** THE TASK **
With the exception of the pictures, write out the data below precisely.

** DATASET SECTION **
-------------------------

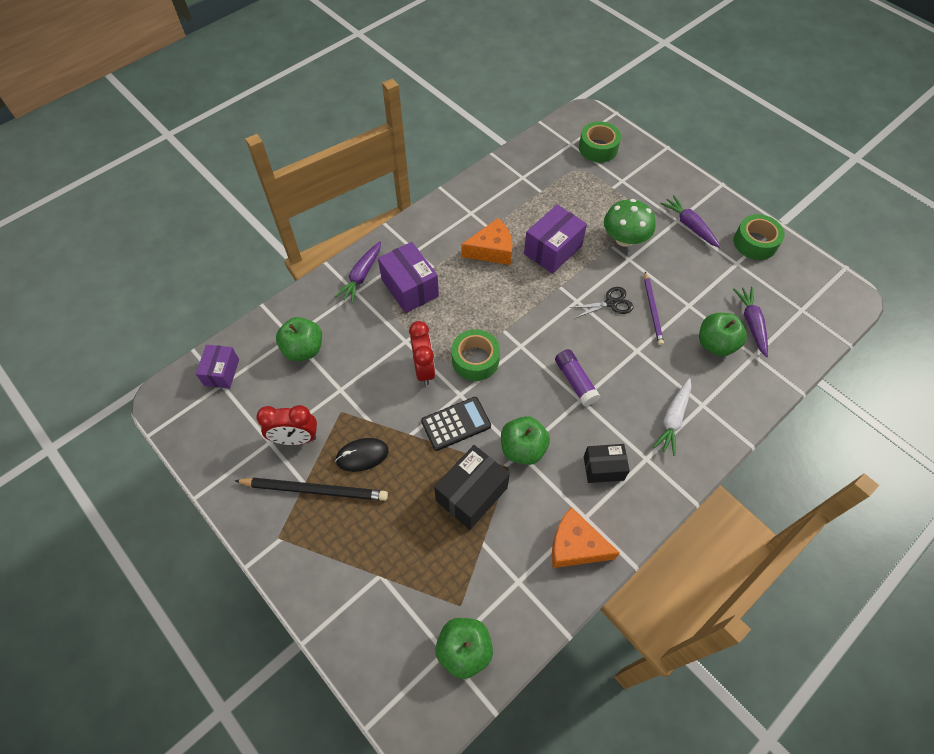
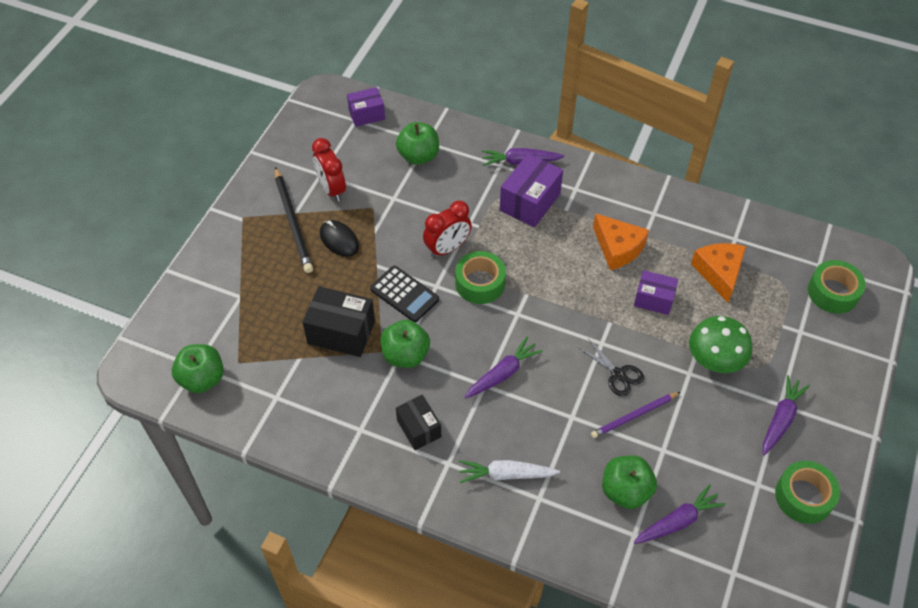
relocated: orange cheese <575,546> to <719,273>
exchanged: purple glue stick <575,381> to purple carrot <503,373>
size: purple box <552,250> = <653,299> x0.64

-------------------------

** RESPONSE AREA **
relocated: orange cheese <575,546> to <719,273>
exchanged: purple glue stick <575,381> to purple carrot <503,373>
size: purple box <552,250> = <653,299> x0.64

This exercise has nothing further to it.